Task requirements
Report each line of the material below that contains the string "kern", copying every such line in full. Treat the match as case-sensitive.

--- start of Task data ---

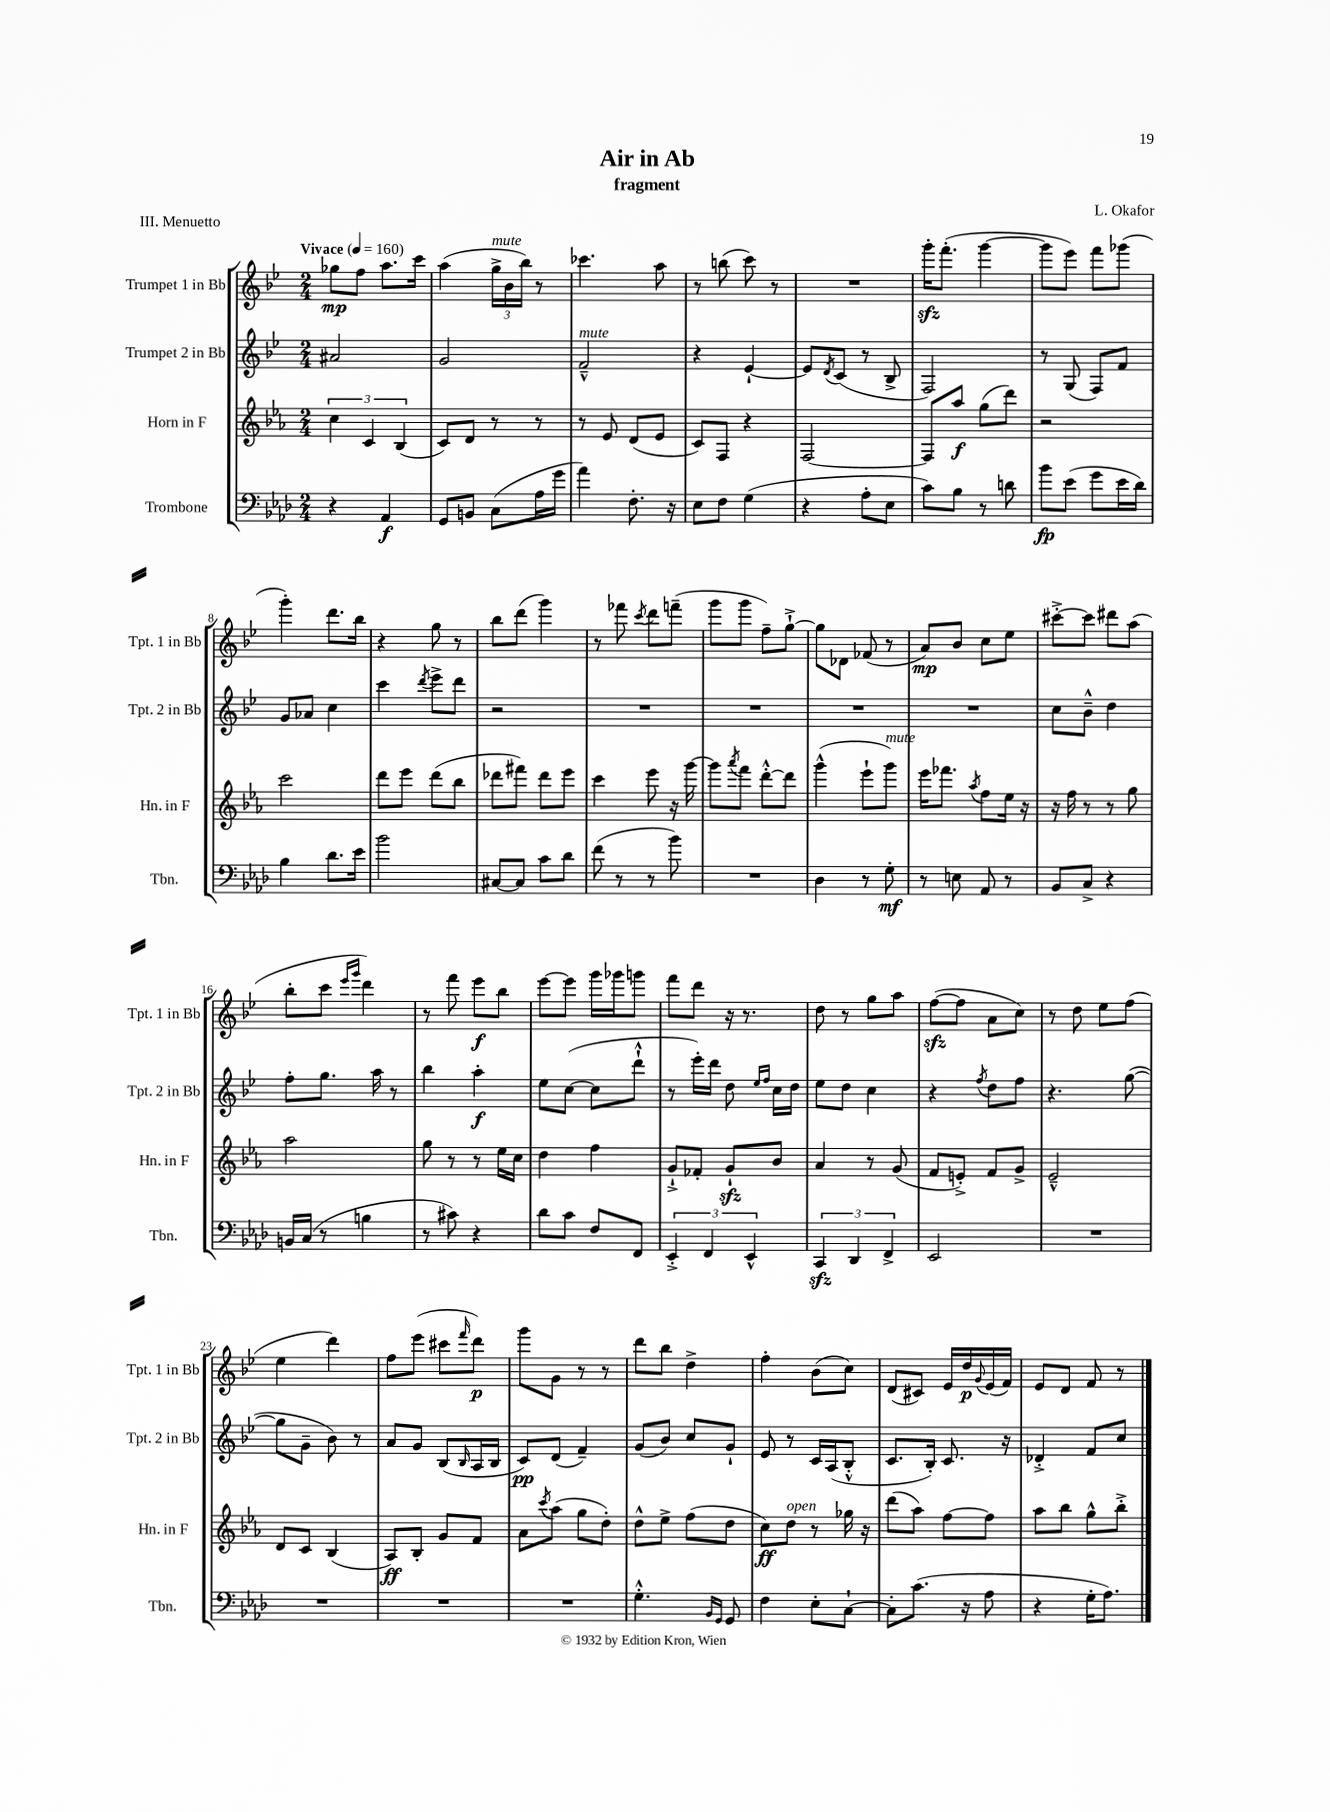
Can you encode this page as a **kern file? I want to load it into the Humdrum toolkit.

**kern	**kern	**kern	**kern
*staff4	*staff3	*staff2	*staff1
*clefF4	*clefG2	*clefG2	*clefG2
*k[b-e-a-d-]	*k[b-e-a-]	*k[b-e-]	*k[b-e-]
*M2/4	*M2/4	*M2/4	*M2/4
*MM160	*MM160	*MM160	*MM160
4r	6cc\	2a#/	8gg-\L
.	.	.	8ff\J
.	6c/	.	.
4AA-/	.	.	8.aa\L
.	(6B-/	.	.
.	.	.	16ccc\Jk
=	=	=	=
8GG/L	8c/L)	2g/	(4aa\
8BB/J	8d/J	.	.
(8C\L	8r	.	24gg^\LL
.	.	.	24b-\
.	.	.	24bb-\JJ)
16A-\L	8r	.	8r
16g\JJ	.	.	.
=	=	=	=
4a-\)	8r	2f~^^/	4.ccc-\
.	8e-/	.	.
8.F'\	(8d/L	.	.
.	8e-/J	.	8aa\
16r	.	.	.
=	=	=	=
8E-\L	8c/L)	4r	8r
8F\J	8F/J	.	(8bb\
(4G\	4r	[4e-`/	8ccc\)
.	.	.	8r
=	=	=	=
4r	[2F/	8e-/]L	2r
.	.	8qd/	.
.	.	(8c/J	.
8A-'\L	.	8r	.
8E-\J	.	8B-^/	.
=	=	=	=
8c\L)	8F/]L	2F/)	16ggg'\LK
.	.	.	(8.fff'\J
8B-\J	8aa-/J	.	.
8r	(8gg\L	.	[4ggg\
8d\	8ddd\J)	.	.
=	=	=	=
8b-\L	2r	8r	8ggg\]L
(8e-\J	.	(8G/	8eee-\J)
8g\L	.	8F/L)	8fff\L
16e-\L	.	8f/J	(8ggg-\J
16d-\JJ)	.	.	.
=	=	=	=
4B-\	2ccc\	8g/L	4ggg'\)
.	.	8a-/J	.
8.d-\L	.	4cc\	8.ddd\L
16e-\Jk	.	.	16bb-\Jk
=	=	=	=
2b-\	8ddd\L	4ccc\	4r
.	8eee-\J	.	.
.	.	8qddd/	.
.	(8ddd\L	8eee-^\L	8gg\
.	8bb-\J	8ddd\J	8r
=	=	=	=
[8C#/L	8ddd-\L	2r	8bb-\L
8C#/]J	8fff#\J)	.	(8ddd\J
8c\L	8ddd-\L	.	4ggg\)
8d-\J	8eee-\J	.	.
=	=	=	=
(8f\	4ccc\	2r	8r
8r	.	.	8fff-\
.	.	.	8qccc/
8r	8eee-\	.	8ddd\L
8b-\)	16r	.	(8fff~\J
.	[16ggg\	.	.
=	=	=	=
2r	8ggg\]L	2r	8ggg\L
.	8qaaa-/	.	.
.	8fff\J	.	8ggg\J
.	[8ddd'^^\L	.	8ff~\L)
.	8ddd\]J	.	[8gg`^\J
=	=	=	=
4D-\	(4ggg^^\	2r	8gg\]L
.	.	.	8d-\J
8r	8eee-`\L	.	(8f-/
8G'\	8ggg\J)	.	8r
=	=	=	=
8r	16eee-\LK	2r	8a/L)
.	8.fff-\J	.	.
8E\	.	.	8b-/J
.	8qaa-/	.	.
8AA-/	8ff\L	.	8cc\L
8r	16ee-\Jk	.	8ee-\J
.	16r	.	.
=	=	=	=
8BB-/L	16r	8cc\L	[8ccc#'^\L
.	16ff\	.	.
8C^/J	8r	8b-~^^\J	8ccc#\]J
4r	8r	4dd\	8ddd#\L
.	8gg\	.	(8aa\J
=	=	=	=
16BB/LL	2aa-\	8ff'\L	8bb-'\L
(16C/JJ	.	.	.
8r	.	8.gg\J	8ccc\J
.	.	.	16qqeee-/LL
.	.	.	16qqggg/JJ
4B\	.	.	4ddd\)
.	.	16aa\	.
.	.	8r	.
=	=	=	=
8r	8gg\	4bb-\	8r
8c#\)	8r	.	8fff\
4r	8r	4aa'\	8eee-\L
.	16ee-\LL	.	8bb-\J
.	16cc\JJ	.	.
=	=	=	=
8d-\L	4dd\	8ee-\L	[8eee-\L
8c\J	.	([8cc\J	8eee-\]J
8F/L	4ff\	8cc\]L	16ggg\LL
.	.	.	16ggg-\J
8FF/J	.	8ddd`^^\J	8ggg\J
=	=	=	=
6EE-'^/	8g`^/L	8r	8fff\L
.	8f-'/J	16eee-'\LL)	8ddd\J
6FF/	.	.	.
.	.	16ddd\JJ	.
.	8g`/L	8dd\	16r
.	.	.	8.r
6EE-^^/	.	.	.
.	.	16qqee-/LL	.
.	.	16qqff/JJ	.
.	8b-/J	16cc\LL	.
.	.	16dd\JJ	.
=	=	=	=
6CC/	4a-/	8ee-\L	8dd\
.	.	8dd\J	8r
6DD-/	.	.	.
.	8r	4cc\	8gg\L
6FF^/	.	.	.
.	(8g/	.	8aa\J
=	=	=	=
2EE-/	8f/L	4r	([8ff\L
.	8e'^/J)	.	8ff\]J
.	.	8qff/	.
.	8f/L	8dd\L	8a\L
.	8g^/J	8ff\J	8cc\J)
=	=	=	=
2r	2e-~^^/	4.r	8r
.	.	.	8dd\
.	.	.	8ee-\L
.	.	([8gg\	(8ff\J
=	=	=	=
2r	8d/L	8gg\]L	4ee-\
.	8c/J	8g~\J	.
.	(4B-/	8b-\)	4ddd\)
.	.	8r	.
=	=	=	=
2r	8A-/L)	8a/L	8ff\L
.	8B-'/J	8g/J	(8eee-\J
.	8g/L	(8B-/L	8ccc#\L
.	.	16qqB-/	16qqfff/
.	8f/J	16A/L	8ddd\J)
.	.	16B-/JJ	.
=	=	=	=
2r	8a-\L	8c/L)	8ggg\L
.	8qccc/	.	.
.	(8aa-\J	(8d/J	8g\J
.	8gg\L	4f~/)	8r
.	8dd'\J)	.	8r
=	=	=	=
4.G'^^\	8dd^^\L	(8g/L	8ddd\L
.	8ee-^\J	8b-/J)	8bb-\J
.	(8ff\L	8cc/L	4dd^\
16qqBB-/LL	.	.	.
16qqGG/JJ	.	.	.
8GG/	8dd\J	8g`/J	.
=	=	=	=
4F\	8cc\L)	8e-/	4ff'\
.	8dd\J	8r	.
8E-'\L	8r	16c/LL	(8b-\L
.	.	(16A/J	.
[8C`\J	16gg-\	8B-'^^/J	8cc\J)
.	16r	.	.
=	=	=	=
8C'\]L	(8ddd\L	8.c/L	(8d/L
(8.c\J	8aa-\J)	.	8c#/J)
.	.	16B-'/Jk)	.
.	[8ff\L	8.c/	16e-/LL
16r	.	.	16dd/
.	.	.	8qqg/
8A-\	8ff\]J	.	(16e-/
.	.	16r	16f/JJ)
=	=	=	=
4r	8aa-\L	4d-'^/	8e-/L
.	8bb-\J	.	8d/J
16G'\LK	8gg^^\L	8f/L	8f/
8.A-\J)	.	.	.
.	8bb-'^\J	8cc/J	8r
==	==	==	==
*-	*-	*-	*-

--- end of Task data ---

Response
Can you encode this page as a **kern file? I want to load it into the Humdrum toolkit.
**kern	**kern	**kern	**kern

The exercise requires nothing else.